#### GIVEN REQUEST
Check each line for the word "stained" and report how many have it. Give nothing else.

============

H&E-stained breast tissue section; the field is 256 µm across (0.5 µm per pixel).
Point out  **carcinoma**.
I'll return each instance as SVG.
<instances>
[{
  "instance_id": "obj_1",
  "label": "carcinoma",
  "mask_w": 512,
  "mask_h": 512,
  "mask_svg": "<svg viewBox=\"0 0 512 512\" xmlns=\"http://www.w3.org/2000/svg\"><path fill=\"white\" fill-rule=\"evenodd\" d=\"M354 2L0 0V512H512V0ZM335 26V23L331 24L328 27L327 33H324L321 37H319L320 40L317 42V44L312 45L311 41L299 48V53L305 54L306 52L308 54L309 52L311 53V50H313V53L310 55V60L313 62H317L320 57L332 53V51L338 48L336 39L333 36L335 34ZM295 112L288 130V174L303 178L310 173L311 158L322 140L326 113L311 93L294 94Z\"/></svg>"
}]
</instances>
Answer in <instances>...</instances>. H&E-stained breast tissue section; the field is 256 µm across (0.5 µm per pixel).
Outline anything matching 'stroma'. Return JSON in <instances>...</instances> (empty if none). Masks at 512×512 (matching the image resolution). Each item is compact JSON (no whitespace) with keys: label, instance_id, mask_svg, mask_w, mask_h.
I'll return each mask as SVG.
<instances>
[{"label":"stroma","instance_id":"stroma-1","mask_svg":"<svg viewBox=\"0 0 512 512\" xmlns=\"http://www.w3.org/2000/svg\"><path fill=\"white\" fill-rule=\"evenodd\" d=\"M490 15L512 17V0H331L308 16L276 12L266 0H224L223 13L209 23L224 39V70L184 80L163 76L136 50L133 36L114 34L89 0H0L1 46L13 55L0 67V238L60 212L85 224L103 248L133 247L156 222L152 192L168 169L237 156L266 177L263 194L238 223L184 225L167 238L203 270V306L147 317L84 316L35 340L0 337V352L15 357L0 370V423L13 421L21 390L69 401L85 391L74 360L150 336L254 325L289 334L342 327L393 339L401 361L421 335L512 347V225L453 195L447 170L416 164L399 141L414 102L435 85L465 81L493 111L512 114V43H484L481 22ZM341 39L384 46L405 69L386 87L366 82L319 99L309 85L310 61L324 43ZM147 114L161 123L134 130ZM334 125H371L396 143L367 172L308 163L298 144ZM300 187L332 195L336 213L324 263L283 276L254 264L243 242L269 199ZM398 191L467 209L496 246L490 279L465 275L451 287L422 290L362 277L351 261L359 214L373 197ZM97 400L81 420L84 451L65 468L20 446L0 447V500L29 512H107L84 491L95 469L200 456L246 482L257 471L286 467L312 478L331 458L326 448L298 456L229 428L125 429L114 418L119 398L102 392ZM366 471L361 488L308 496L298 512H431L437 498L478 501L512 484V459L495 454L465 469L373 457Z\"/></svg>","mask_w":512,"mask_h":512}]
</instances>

============

#### TASK SOLUTION
2